▶ [PROBLEM STATEMENT]: Line by line, print the records exactly, and keep images out of the copy.

▶ [TASK INPUTS]:

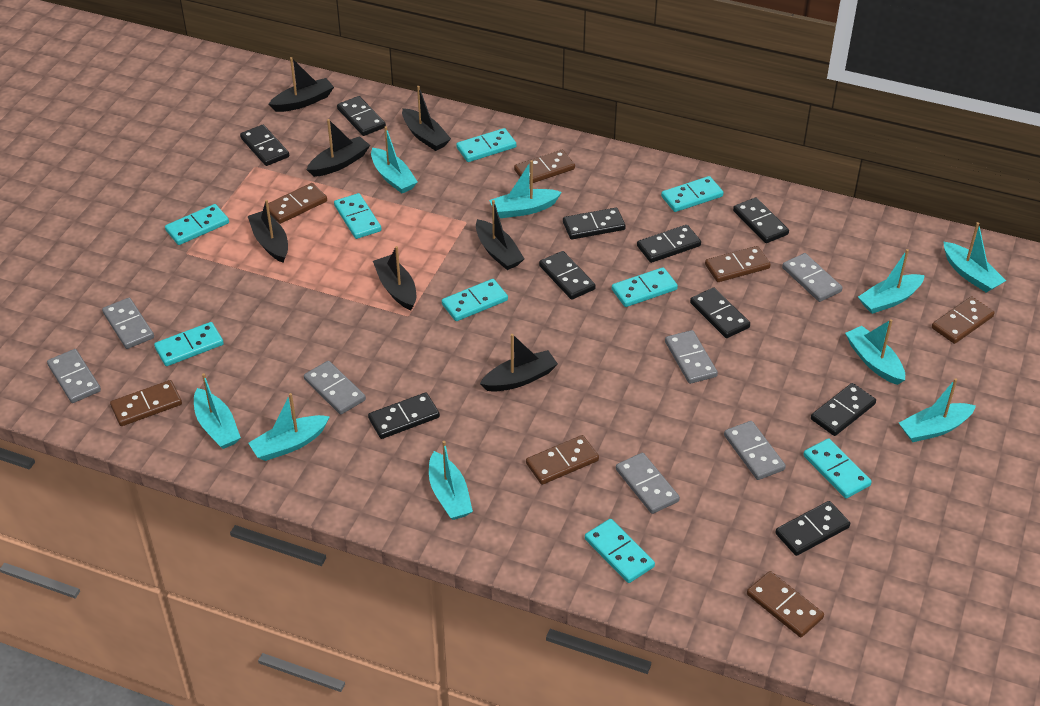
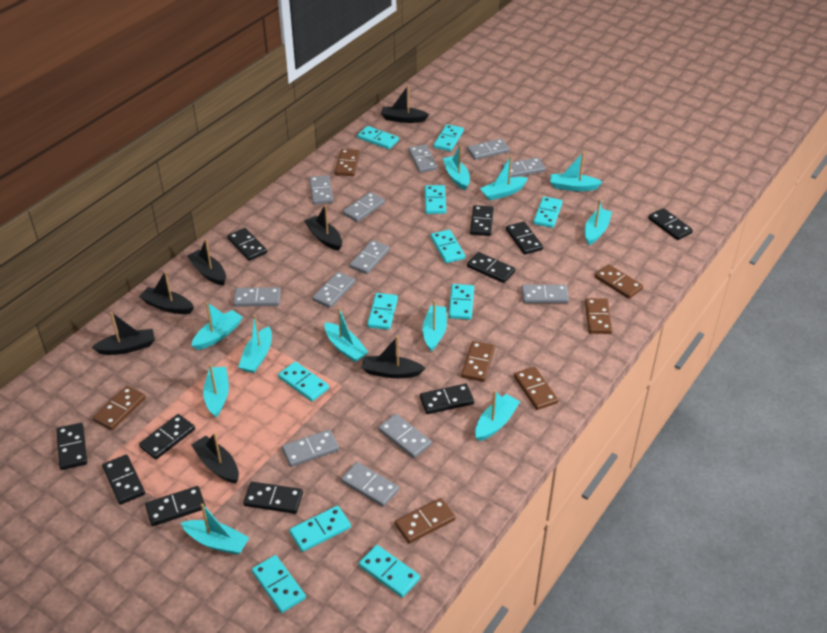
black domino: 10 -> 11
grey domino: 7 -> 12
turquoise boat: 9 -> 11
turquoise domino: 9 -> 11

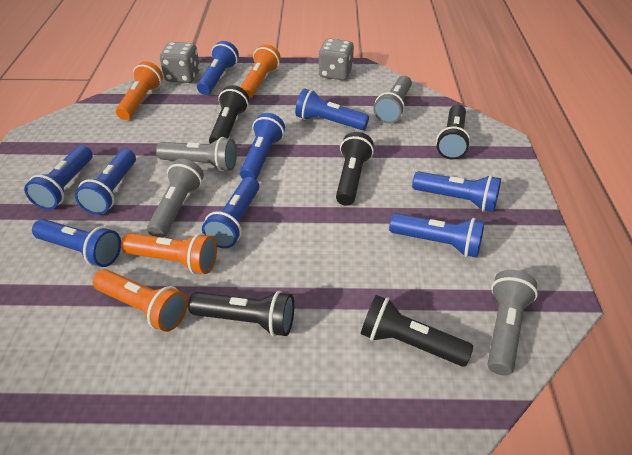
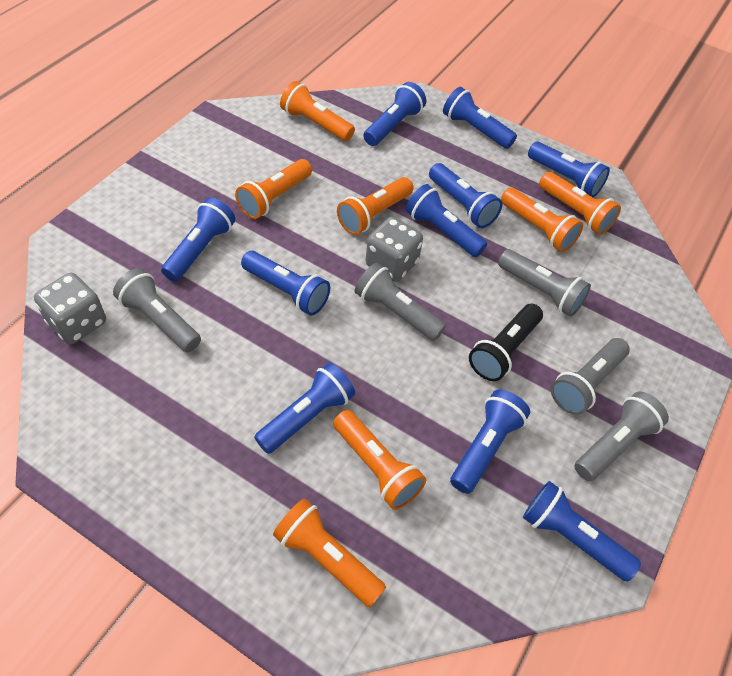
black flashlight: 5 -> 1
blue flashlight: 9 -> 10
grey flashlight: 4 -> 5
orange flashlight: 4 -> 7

▶ [RESULT]:
black domino: 10 -> 11
grey domino: 7 -> 12
turquoise boat: 9 -> 11
turquoise domino: 9 -> 11

black flashlight: 5 -> 1
blue flashlight: 9 -> 10
grey flashlight: 4 -> 5
orange flashlight: 4 -> 7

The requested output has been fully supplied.